* _PROVIDED RECORDS_:

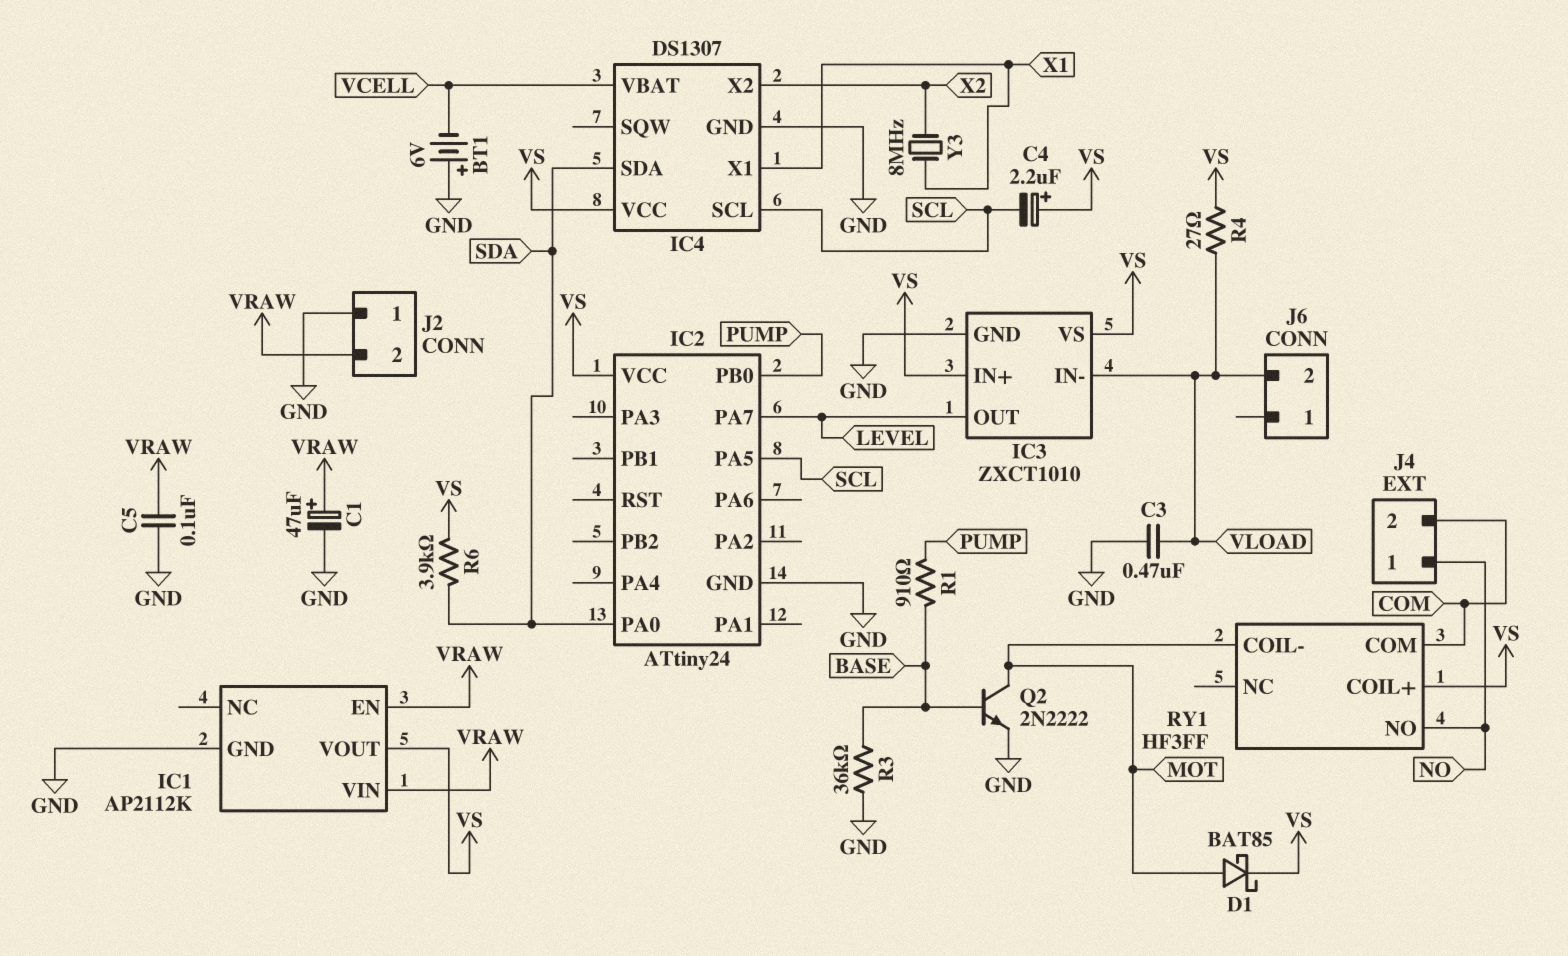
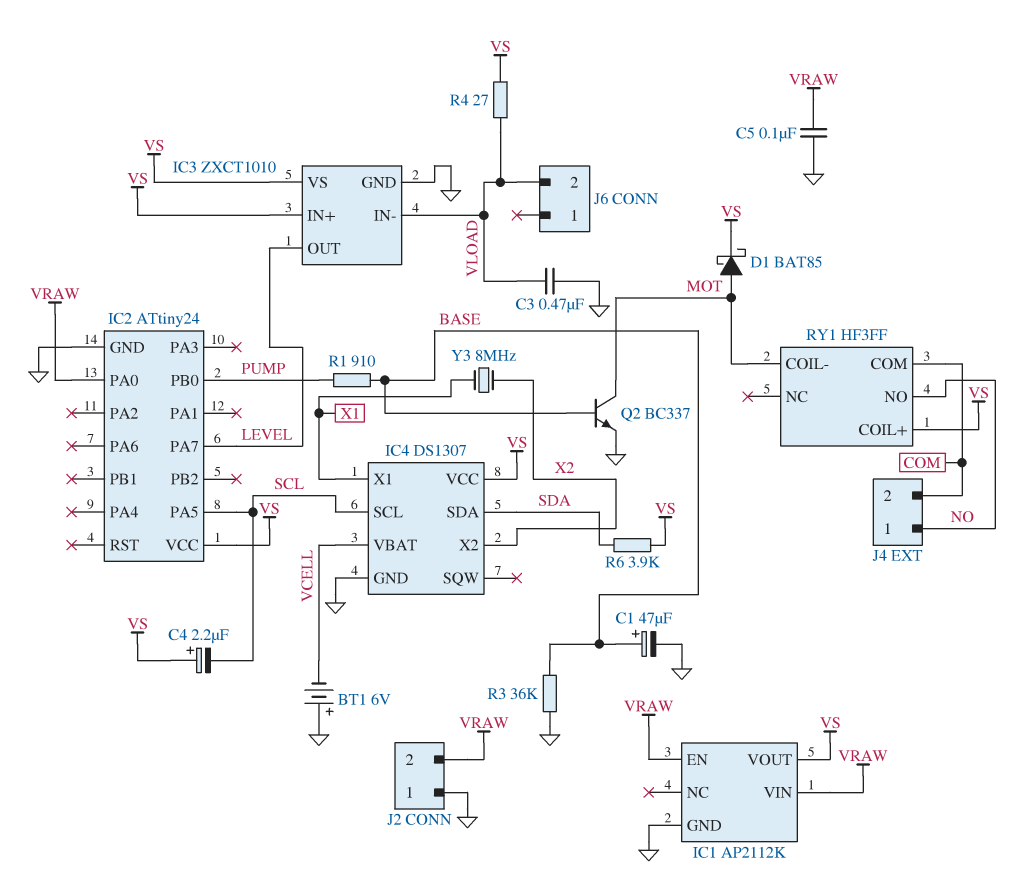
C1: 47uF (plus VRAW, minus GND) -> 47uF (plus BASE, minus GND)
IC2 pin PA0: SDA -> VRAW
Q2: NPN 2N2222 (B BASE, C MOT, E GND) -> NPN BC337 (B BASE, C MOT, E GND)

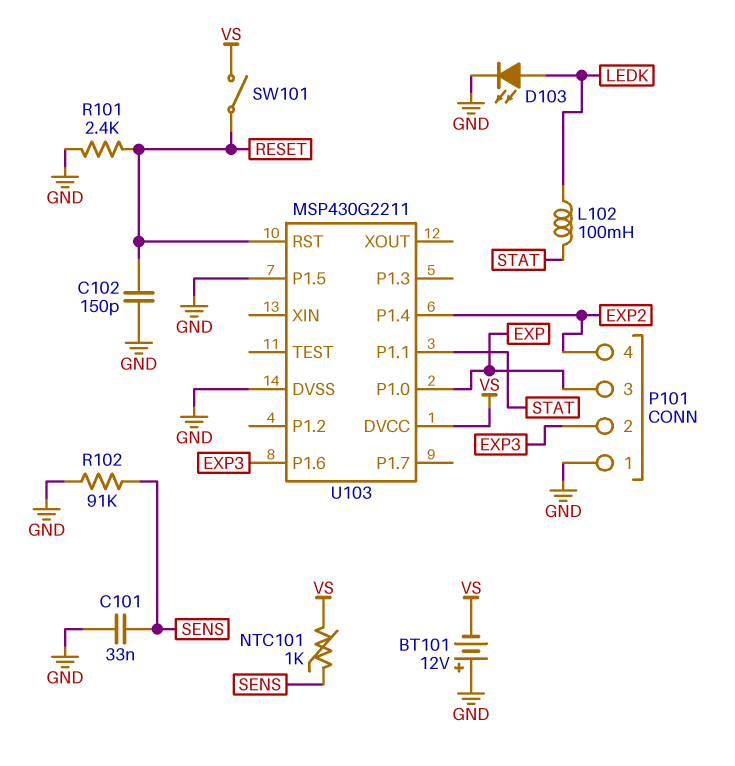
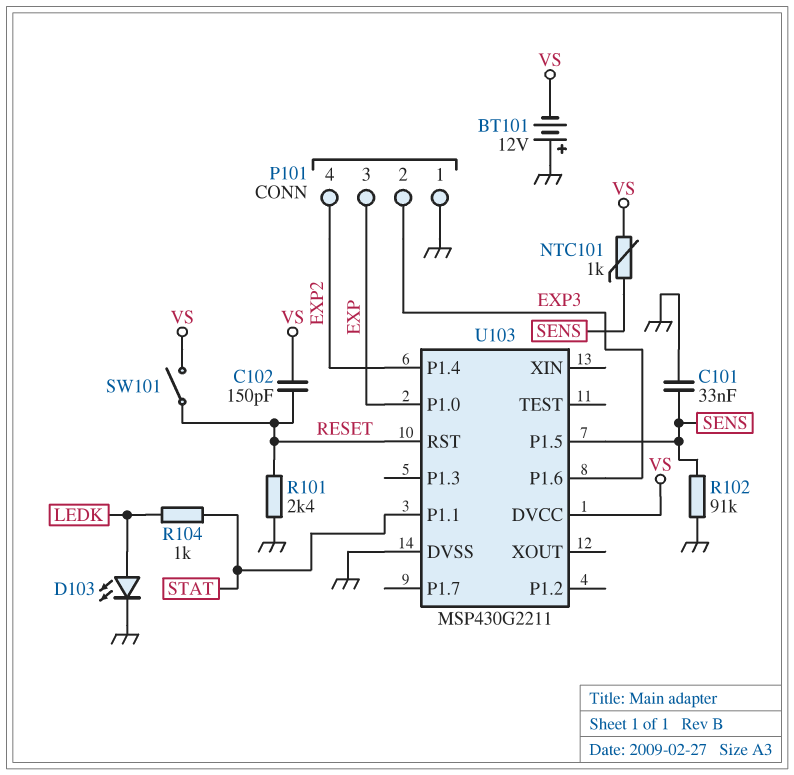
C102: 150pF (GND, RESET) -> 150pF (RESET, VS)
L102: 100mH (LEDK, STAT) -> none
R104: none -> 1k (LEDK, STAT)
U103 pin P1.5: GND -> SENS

* _WHAT THE EXERCISE ASKS_:
Restate the data above exactly, stripping out each image.

* _SOLUTION FOR THIS EXERCISE_:
C1: 47uF (plus VRAW, minus GND) -> 47uF (plus BASE, minus GND)
IC2 pin PA0: SDA -> VRAW
Q2: NPN 2N2222 (B BASE, C MOT, E GND) -> NPN BC337 (B BASE, C MOT, E GND)

C102: 150pF (GND, RESET) -> 150pF (RESET, VS)
L102: 100mH (LEDK, STAT) -> none
R104: none -> 1k (LEDK, STAT)
U103 pin P1.5: GND -> SENS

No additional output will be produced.